--- PROBLEM ---
Within the entries below, find the portion that opens with the line containing "U10: AND 74LS08" and closes with the line containing "D1: schottky (A". Retype that portion exactly and only.

Recorded data
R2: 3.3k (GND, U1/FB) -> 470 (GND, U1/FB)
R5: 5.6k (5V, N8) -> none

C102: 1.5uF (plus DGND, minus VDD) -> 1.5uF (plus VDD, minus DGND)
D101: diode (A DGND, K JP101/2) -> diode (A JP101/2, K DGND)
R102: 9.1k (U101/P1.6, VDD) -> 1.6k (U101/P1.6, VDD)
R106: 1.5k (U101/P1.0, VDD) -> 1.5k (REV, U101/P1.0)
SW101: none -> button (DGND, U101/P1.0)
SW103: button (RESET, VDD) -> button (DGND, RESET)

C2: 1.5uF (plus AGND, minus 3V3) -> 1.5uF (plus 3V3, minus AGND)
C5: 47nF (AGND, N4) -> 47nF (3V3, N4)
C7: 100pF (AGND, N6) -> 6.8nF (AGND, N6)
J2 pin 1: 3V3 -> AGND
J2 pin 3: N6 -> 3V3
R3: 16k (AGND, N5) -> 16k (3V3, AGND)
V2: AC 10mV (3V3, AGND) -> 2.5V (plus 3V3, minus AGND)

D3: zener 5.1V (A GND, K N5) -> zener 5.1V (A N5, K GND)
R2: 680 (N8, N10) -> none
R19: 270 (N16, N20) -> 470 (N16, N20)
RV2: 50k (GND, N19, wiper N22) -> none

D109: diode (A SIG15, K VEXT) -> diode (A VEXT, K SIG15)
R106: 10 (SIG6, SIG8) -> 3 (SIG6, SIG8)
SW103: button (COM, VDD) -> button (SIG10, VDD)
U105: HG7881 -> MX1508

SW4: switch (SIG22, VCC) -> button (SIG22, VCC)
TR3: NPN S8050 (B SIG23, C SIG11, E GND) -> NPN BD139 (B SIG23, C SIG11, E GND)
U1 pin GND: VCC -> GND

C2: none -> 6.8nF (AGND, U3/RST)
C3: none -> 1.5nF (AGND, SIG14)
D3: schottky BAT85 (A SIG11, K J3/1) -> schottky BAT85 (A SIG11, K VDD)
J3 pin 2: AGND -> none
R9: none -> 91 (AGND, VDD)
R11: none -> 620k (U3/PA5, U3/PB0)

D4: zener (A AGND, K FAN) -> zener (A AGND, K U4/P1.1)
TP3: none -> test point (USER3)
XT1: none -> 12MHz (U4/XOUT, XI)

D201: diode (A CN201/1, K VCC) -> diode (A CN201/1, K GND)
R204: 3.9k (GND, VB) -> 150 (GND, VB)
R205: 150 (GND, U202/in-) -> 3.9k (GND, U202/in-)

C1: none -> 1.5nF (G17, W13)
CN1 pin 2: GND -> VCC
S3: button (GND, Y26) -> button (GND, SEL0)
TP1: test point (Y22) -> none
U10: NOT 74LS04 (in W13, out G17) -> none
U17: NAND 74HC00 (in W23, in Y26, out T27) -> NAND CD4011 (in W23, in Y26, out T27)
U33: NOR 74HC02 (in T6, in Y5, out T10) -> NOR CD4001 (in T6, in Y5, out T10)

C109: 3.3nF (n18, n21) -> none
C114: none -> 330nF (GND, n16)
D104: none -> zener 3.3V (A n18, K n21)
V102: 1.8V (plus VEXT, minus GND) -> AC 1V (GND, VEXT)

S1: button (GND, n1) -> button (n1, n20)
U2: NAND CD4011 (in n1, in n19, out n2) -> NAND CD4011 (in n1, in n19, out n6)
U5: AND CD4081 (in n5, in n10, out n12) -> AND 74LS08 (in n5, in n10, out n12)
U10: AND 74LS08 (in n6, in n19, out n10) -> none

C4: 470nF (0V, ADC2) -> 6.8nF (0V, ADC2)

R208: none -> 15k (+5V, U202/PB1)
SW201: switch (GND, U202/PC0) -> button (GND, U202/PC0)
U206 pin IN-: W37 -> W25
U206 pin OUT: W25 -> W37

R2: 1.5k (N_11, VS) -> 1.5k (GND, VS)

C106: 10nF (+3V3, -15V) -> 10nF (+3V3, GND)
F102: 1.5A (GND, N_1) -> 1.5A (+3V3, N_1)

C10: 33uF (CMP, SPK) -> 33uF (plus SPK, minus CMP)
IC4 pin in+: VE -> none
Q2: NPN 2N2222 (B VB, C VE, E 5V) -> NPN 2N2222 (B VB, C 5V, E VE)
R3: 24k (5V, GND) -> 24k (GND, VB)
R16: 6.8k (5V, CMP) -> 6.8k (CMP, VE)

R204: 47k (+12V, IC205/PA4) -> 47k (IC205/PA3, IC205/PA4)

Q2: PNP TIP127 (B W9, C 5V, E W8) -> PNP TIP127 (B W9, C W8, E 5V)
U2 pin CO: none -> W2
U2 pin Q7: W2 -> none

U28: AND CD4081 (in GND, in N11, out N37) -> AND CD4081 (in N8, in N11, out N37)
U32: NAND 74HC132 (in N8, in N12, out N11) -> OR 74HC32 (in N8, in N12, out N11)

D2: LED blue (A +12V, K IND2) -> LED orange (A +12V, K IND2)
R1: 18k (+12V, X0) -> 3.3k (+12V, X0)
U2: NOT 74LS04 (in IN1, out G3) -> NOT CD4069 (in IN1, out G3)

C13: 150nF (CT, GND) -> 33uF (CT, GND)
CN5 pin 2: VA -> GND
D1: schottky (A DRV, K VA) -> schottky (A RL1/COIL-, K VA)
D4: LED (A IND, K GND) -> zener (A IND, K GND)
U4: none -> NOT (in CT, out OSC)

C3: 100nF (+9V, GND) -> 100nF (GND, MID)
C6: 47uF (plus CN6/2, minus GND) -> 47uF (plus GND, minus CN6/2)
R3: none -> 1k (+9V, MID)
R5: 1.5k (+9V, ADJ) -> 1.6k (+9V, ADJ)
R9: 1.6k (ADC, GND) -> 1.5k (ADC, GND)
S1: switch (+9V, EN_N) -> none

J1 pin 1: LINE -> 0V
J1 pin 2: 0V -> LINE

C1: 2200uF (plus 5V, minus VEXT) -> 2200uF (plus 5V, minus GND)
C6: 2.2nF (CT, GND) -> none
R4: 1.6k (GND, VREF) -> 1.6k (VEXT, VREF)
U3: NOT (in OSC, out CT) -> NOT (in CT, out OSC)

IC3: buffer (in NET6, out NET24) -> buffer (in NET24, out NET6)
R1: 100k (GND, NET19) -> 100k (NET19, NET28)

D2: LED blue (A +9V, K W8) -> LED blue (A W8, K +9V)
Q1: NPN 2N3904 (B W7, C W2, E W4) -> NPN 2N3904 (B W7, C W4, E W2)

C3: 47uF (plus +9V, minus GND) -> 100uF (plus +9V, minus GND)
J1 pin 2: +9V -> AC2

--- OUTPUT BELOW ---
U10: AND 74LS08 (in n6, in n19, out n10) -> none

C4: 470nF (0V, ADC2) -> 6.8nF (0V, ADC2)

R208: none -> 15k (+5V, U202/PB1)
SW201: switch (GND, U202/PC0) -> button (GND, U202/PC0)
U206 pin IN-: W37 -> W25
U206 pin OUT: W25 -> W37

R2: 1.5k (N_11, VS) -> 1.5k (GND, VS)

C106: 10nF (+3V3, -15V) -> 10nF (+3V3, GND)
F102: 1.5A (GND, N_1) -> 1.5A (+3V3, N_1)

C10: 33uF (CMP, SPK) -> 33uF (plus SPK, minus CMP)
IC4 pin in+: VE -> none
Q2: NPN 2N2222 (B VB, C VE, E 5V) -> NPN 2N2222 (B VB, C 5V, E VE)
R3: 24k (5V, GND) -> 24k (GND, VB)
R16: 6.8k (5V, CMP) -> 6.8k (CMP, VE)

R204: 47k (+12V, IC205/PA4) -> 47k (IC205/PA3, IC205/PA4)

Q2: PNP TIP127 (B W9, C 5V, E W8) -> PNP TIP127 (B W9, C W8, E 5V)
U2 pin CO: none -> W2
U2 pin Q7: W2 -> none

U28: AND CD4081 (in GND, in N11, out N37) -> AND CD4081 (in N8, in N11, out N37)
U32: NAND 74HC132 (in N8, in N12, out N11) -> OR 74HC32 (in N8, in N12, out N11)

D2: LED blue (A +12V, K IND2) -> LED orange (A +12V, K IND2)
R1: 18k (+12V, X0) -> 3.3k (+12V, X0)
U2: NOT 74LS04 (in IN1, out G3) -> NOT CD4069 (in IN1, out G3)

C13: 150nF (CT, GND) -> 33uF (CT, GND)
CN5 pin 2: VA -> GND
D1: schottky (A DRV, K VA) -> schottky (A RL1/COIL-, K VA)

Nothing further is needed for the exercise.